- [Working data]:
******
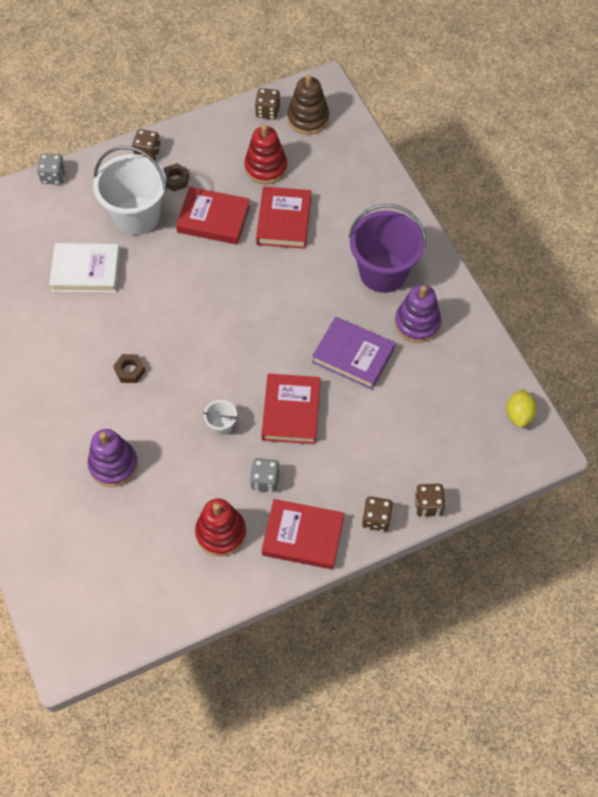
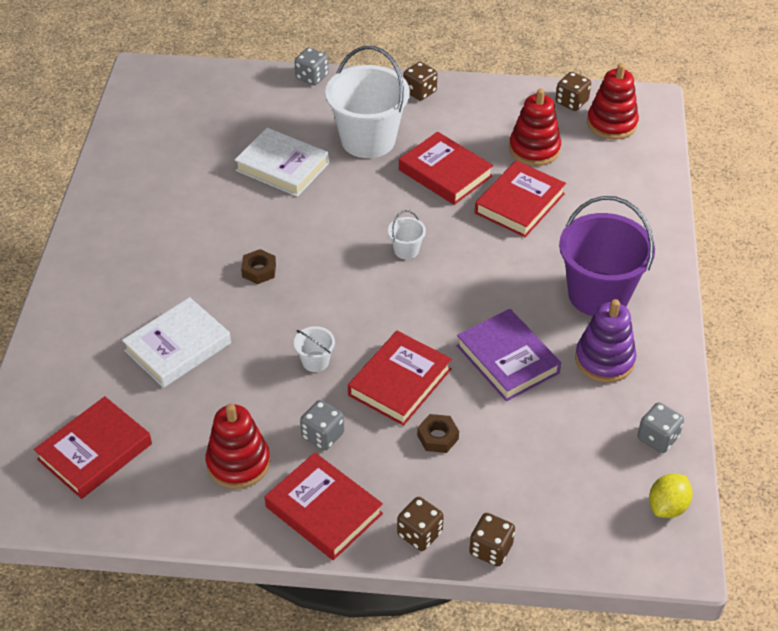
camera: 30 degrees right, 15 degrees down
purple stacking toy [88,429,138,487] -> white book [122,297,231,388]
brown nut [163,163,189,192] -> brown nut moved to [417,414,459,453]
brown stacking toy [287,74,329,135] -> red stacking toy [587,63,639,140]
none -> red book [34,396,152,499]
none -> white bucket [388,210,426,259]
none -> grey dice [637,402,684,453]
******
- [Description of the task]: Each line above should be output exactly, apart from the pictures.

- [Exercise output]:
camera: 30 degrees right, 15 degrees down
purple stacking toy [88,429,138,487] -> white book [122,297,231,388]
brown nut [163,163,189,192] -> brown nut moved to [417,414,459,453]
brown stacking toy [287,74,329,135] -> red stacking toy [587,63,639,140]
none -> red book [34,396,152,499]
none -> white bucket [388,210,426,259]
none -> grey dice [637,402,684,453]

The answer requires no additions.